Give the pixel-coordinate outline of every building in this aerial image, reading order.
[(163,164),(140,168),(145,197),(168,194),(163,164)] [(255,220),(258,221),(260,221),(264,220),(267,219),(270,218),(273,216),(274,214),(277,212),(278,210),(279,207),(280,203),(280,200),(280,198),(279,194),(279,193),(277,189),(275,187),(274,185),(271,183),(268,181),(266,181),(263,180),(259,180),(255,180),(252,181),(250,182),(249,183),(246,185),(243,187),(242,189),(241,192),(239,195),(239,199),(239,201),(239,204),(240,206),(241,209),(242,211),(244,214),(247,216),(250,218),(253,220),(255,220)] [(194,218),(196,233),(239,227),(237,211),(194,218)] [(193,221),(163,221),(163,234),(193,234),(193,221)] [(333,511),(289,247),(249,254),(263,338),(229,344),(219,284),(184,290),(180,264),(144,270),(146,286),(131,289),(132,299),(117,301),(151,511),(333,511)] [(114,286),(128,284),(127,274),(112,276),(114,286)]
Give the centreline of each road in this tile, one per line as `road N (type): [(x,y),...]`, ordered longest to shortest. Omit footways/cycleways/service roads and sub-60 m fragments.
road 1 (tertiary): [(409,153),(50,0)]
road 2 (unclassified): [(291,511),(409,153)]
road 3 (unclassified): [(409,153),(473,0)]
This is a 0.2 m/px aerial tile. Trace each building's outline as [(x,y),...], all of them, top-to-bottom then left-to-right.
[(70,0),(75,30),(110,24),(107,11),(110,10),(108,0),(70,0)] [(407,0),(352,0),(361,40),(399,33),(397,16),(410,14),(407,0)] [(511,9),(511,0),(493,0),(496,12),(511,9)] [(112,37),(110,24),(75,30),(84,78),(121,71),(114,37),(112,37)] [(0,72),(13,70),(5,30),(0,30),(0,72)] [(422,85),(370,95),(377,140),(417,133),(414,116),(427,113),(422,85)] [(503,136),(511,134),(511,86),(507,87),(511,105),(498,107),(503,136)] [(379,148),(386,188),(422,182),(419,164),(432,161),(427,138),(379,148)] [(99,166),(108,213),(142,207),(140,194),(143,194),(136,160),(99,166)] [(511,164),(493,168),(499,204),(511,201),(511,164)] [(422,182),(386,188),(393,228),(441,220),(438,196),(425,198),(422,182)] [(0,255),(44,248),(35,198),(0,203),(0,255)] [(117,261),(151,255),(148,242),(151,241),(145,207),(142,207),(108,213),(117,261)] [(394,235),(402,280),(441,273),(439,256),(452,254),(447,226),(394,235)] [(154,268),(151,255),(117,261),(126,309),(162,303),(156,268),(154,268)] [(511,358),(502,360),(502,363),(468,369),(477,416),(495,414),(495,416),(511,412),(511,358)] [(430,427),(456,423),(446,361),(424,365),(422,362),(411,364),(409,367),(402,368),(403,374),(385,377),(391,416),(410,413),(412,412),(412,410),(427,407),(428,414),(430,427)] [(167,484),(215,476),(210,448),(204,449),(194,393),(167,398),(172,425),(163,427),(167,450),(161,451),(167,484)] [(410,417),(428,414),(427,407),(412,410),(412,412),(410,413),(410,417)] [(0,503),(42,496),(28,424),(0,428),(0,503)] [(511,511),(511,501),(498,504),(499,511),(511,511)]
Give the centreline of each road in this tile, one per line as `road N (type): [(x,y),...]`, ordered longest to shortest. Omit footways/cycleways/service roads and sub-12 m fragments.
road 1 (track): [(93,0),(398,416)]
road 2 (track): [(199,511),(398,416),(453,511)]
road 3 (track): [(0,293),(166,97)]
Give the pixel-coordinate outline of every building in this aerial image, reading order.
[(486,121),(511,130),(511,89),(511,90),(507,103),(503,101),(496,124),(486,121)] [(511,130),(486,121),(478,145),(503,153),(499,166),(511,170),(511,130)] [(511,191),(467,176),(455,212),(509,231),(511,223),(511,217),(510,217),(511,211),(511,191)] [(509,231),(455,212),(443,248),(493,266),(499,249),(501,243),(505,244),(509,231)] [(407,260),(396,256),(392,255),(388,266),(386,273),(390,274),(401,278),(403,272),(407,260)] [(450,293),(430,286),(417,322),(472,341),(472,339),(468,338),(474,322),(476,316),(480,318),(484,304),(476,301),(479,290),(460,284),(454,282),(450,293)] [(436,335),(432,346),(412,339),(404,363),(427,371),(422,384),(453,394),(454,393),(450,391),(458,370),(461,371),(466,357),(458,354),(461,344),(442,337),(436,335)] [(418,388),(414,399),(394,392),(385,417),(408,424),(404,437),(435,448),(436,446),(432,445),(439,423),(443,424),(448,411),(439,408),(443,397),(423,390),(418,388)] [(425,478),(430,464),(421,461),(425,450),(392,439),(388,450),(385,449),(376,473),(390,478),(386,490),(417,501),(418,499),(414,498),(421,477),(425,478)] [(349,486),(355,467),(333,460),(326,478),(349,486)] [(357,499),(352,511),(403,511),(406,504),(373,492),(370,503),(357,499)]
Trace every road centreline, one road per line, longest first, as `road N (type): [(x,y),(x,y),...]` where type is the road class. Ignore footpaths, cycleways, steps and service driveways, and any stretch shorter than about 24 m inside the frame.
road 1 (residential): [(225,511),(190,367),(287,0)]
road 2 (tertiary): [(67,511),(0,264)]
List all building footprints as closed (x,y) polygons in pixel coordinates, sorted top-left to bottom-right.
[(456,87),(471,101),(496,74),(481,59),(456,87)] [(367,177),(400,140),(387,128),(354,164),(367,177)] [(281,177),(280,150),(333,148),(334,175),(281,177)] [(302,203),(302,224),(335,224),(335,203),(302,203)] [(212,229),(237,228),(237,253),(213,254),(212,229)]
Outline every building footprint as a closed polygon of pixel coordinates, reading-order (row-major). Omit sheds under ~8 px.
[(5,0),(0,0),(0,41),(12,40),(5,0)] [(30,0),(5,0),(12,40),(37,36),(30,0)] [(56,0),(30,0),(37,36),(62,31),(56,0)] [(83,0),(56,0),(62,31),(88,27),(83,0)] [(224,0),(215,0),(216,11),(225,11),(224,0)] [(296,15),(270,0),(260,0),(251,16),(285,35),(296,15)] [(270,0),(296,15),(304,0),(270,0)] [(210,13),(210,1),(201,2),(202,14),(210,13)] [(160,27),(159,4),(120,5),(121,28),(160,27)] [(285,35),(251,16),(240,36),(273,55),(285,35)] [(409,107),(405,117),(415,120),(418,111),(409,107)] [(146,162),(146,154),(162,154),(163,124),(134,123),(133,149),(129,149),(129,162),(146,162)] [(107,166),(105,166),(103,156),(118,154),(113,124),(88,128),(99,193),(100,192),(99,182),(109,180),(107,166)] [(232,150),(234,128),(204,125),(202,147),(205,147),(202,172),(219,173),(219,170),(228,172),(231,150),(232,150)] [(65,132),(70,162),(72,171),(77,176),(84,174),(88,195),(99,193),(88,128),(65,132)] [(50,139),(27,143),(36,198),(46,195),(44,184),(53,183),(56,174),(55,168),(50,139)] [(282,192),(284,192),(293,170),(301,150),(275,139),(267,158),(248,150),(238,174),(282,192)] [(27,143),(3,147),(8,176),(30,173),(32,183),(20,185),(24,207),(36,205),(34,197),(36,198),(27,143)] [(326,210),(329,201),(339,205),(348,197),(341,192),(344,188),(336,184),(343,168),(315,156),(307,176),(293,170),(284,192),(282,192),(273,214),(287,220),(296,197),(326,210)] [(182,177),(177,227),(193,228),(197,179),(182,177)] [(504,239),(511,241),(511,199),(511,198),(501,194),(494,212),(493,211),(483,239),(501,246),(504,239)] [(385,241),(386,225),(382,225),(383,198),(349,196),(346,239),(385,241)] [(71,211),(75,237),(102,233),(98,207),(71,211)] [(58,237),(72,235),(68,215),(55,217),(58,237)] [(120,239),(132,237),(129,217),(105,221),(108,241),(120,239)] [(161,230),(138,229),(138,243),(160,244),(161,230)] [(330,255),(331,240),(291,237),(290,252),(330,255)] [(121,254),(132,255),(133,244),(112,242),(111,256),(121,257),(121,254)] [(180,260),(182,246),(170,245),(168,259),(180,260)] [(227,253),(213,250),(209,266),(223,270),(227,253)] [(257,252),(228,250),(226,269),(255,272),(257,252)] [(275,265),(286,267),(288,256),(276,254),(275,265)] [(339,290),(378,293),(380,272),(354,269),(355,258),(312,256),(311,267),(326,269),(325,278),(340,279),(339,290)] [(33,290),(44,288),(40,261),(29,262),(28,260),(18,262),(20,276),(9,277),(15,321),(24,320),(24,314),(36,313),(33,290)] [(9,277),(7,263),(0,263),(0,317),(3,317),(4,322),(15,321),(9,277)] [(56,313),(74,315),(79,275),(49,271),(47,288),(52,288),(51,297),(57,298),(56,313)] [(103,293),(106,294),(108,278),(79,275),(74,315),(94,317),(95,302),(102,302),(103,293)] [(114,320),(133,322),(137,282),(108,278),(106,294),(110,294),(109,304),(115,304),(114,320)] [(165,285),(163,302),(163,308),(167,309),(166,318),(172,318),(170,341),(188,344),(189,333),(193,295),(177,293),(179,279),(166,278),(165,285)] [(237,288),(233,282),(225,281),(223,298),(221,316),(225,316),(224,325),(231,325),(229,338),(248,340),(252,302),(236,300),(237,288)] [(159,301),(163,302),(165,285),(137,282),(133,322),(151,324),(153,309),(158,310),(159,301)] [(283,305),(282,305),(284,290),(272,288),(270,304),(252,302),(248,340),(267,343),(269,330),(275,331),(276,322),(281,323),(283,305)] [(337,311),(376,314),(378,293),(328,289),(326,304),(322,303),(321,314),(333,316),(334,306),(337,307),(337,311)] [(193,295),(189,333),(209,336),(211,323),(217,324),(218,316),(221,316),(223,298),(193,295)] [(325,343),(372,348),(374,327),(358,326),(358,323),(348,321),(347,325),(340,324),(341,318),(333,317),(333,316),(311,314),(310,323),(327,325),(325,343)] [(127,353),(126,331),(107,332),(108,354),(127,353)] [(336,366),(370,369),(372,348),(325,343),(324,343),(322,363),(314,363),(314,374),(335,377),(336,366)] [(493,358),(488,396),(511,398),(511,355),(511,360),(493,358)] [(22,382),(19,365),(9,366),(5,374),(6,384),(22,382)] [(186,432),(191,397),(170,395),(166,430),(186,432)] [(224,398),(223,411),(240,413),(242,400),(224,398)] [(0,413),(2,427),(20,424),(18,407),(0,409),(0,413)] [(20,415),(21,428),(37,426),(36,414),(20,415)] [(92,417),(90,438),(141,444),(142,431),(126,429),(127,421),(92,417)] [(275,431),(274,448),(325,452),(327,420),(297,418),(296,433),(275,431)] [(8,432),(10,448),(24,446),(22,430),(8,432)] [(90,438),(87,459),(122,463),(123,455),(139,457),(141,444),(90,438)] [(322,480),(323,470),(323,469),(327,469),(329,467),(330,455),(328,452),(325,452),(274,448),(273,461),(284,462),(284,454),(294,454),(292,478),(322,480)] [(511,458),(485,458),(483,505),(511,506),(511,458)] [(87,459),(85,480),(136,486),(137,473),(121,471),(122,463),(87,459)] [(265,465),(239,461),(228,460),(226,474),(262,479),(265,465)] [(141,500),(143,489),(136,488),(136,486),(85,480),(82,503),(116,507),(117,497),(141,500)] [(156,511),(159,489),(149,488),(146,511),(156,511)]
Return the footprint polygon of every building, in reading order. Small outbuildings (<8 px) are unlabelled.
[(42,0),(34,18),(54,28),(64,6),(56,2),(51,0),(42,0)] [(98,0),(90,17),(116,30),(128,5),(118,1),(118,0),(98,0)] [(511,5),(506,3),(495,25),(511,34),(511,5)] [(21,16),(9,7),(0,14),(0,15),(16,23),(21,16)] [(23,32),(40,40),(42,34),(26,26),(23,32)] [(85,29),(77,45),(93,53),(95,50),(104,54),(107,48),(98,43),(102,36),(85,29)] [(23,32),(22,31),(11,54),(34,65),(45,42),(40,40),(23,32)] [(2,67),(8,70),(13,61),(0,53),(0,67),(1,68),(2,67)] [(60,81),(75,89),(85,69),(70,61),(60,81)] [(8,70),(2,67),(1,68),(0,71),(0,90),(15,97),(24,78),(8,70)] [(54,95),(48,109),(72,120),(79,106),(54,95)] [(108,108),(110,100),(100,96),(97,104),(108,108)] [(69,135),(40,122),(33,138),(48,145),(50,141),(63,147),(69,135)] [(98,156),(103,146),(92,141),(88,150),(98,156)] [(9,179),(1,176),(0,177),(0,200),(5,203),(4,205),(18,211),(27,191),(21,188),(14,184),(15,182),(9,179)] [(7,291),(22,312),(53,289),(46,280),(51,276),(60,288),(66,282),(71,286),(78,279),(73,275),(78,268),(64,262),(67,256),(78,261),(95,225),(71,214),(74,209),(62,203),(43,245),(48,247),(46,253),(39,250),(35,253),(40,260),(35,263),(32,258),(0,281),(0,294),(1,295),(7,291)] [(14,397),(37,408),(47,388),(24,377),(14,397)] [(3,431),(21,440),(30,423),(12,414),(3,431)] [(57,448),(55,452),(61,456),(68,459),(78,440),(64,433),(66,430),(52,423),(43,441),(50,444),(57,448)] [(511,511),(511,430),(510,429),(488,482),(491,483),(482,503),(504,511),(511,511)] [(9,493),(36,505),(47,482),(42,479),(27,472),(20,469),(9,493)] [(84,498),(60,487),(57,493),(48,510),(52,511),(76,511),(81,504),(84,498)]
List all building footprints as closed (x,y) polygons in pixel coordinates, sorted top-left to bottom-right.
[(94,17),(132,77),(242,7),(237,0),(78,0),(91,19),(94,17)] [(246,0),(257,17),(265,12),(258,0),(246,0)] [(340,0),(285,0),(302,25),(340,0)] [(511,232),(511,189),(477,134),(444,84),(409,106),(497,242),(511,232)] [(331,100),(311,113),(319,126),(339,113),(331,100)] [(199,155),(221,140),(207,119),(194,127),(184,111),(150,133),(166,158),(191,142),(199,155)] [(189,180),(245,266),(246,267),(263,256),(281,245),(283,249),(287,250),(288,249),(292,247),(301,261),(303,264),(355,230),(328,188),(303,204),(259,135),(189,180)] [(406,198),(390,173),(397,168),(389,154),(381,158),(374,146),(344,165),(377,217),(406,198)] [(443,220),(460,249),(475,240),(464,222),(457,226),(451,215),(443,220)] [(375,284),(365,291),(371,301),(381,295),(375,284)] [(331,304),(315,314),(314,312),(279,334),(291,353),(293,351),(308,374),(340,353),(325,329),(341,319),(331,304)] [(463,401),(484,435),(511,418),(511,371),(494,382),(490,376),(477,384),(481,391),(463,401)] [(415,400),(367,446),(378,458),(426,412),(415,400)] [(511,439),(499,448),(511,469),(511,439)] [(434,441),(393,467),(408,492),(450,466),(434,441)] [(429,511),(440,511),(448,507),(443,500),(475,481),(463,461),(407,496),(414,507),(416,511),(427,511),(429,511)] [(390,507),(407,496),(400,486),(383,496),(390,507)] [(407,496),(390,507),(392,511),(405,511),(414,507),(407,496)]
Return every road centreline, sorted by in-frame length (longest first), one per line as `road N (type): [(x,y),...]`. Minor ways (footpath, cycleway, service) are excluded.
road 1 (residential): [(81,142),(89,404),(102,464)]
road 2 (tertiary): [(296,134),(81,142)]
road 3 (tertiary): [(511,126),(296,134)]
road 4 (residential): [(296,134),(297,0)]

EXERCISE BRIEF
Can you lay out the lines from the very first one through the line with "This is a 0.2" as a numbered list, leaving out any blank lines?

OUTPUT FOR THIS EXERCISE
1. Give the pixel-coordinate outline of every building in this aerial image, reading order.
2. [(163,164),(140,168),(145,197),(168,194),(163,164)] [(255,220),(258,221),(260,221),(264,220),(267,219),(270,218),(273,216),(274,214),(277,212),(278,210),(279,207),(280,203),(280,200),(280,198),(279,194),(279,193),(277,189),(275,187),(274,185),(271,183),(268,181),(266,181),(263,180),(259,180),(255,180),(252,181),(250,182),(249,183),(246,185),(243,187),(242,189),(241,192),(239,195),(239,199),(239,201),(239,204),(240,206),(241,209),(242,211),(244,214),(247,216),(250,218),(253,220),(255,220)] [(194,218),(196,233),(239,227),(237,211),(194,218)] [(193,221),(163,221),(163,234),(193,234),(193,221)] [(333,511),(289,247),(249,254),(263,338),(229,344),(219,284),(184,290),(180,264),(144,270),(146,286),(131,289),(132,299),(117,301),(151,511),(333,511)] [(114,286),(128,284),(127,274),(112,276),(114,286)]
3. Give the centreline of each road in this tile, one per line as `road N (type): [(x,y),...]`, ordered longest to shortest. Omit footways/cycleways/service roads and sub-60 m fragments.
4. road 1 (tertiary): [(409,153),(50,0)]
5. road 2 (unclassified): [(291,511),(409,153)]
6. road 3 (unclassified): [(409,153),(473,0)]
7. This is a 0.2 m/px aerial tile. Trace each building's outline as [(x,y),...], all of them, top-to-bottom then left-to-right.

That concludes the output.